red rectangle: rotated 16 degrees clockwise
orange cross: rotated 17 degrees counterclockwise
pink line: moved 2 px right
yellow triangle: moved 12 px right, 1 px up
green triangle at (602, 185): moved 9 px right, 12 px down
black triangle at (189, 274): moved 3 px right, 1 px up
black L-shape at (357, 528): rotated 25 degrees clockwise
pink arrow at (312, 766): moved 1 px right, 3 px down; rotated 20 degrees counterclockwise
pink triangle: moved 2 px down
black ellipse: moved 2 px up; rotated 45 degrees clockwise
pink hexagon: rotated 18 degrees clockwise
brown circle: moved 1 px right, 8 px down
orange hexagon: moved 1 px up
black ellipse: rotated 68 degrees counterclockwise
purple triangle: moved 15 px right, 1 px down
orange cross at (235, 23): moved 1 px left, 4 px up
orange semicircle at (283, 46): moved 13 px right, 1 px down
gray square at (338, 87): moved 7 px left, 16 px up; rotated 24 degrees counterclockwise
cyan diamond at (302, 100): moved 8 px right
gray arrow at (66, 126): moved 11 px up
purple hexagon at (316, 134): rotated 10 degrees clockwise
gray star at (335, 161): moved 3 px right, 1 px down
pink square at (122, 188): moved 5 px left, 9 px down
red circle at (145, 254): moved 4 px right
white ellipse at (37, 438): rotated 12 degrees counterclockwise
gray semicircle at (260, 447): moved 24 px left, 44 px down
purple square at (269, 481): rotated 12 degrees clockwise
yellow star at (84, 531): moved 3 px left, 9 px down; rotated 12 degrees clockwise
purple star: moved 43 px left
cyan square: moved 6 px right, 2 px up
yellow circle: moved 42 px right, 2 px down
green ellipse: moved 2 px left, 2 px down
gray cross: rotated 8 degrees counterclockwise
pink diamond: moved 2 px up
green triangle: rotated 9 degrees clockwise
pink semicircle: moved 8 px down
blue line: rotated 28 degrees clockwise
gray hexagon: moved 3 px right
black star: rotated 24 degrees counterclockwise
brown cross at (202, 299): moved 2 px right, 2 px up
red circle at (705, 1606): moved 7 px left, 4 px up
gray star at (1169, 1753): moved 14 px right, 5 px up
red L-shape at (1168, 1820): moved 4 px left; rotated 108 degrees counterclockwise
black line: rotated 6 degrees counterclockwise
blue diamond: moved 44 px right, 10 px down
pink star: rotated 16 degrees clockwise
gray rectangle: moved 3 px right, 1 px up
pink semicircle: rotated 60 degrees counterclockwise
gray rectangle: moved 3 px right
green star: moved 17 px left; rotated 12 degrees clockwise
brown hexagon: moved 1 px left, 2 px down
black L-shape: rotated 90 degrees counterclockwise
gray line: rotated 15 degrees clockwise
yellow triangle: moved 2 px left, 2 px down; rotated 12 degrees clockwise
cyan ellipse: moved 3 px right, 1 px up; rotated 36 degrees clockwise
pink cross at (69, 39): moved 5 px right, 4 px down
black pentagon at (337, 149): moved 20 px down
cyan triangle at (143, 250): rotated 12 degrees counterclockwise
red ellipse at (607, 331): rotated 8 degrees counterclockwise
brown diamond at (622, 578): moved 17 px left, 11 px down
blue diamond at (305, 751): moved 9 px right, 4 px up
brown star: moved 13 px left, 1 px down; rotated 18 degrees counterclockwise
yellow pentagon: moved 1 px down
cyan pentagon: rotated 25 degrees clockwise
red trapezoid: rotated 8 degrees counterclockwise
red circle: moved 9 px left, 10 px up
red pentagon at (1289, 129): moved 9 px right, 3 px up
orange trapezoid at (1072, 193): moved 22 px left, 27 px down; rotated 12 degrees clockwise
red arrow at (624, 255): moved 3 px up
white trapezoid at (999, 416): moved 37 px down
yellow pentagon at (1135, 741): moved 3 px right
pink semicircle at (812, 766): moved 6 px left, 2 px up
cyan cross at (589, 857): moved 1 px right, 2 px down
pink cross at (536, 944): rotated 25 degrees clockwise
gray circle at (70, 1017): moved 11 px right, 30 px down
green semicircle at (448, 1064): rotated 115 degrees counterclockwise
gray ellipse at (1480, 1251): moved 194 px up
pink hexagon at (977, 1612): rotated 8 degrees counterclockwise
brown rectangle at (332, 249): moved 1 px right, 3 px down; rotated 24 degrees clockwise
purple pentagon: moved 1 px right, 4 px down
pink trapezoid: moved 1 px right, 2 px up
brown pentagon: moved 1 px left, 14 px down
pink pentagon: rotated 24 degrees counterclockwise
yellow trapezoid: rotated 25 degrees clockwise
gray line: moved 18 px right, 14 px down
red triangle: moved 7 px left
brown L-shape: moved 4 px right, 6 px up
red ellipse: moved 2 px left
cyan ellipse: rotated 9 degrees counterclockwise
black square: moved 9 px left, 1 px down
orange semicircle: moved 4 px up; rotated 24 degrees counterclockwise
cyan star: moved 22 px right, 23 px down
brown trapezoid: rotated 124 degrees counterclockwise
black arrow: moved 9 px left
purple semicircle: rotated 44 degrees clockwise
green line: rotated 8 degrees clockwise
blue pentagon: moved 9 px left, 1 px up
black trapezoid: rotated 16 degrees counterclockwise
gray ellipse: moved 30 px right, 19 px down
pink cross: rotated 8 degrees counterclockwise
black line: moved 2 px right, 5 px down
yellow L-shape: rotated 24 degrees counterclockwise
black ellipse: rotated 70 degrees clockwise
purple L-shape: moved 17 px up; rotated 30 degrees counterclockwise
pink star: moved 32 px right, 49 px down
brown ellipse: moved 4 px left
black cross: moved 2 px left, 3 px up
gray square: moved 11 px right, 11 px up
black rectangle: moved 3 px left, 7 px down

:: What the task asks ::
Only one stretch of the records above is wanted: the lines between the one holding "gray star at (1169, 1753): moved" and the one holding "pink semicircle: rotated", inclusive, reproduced exactly.

:: Reply to the task ::
gray star at (1169, 1753): moved 14 px right, 5 px up
red L-shape at (1168, 1820): moved 4 px left; rotated 108 degrees counterclockwise
black line: rotated 6 degrees counterclockwise
blue diamond: moved 44 px right, 10 px down
pink star: rotated 16 degrees clockwise
gray rectangle: moved 3 px right, 1 px up
pink semicircle: rotated 60 degrees counterclockwise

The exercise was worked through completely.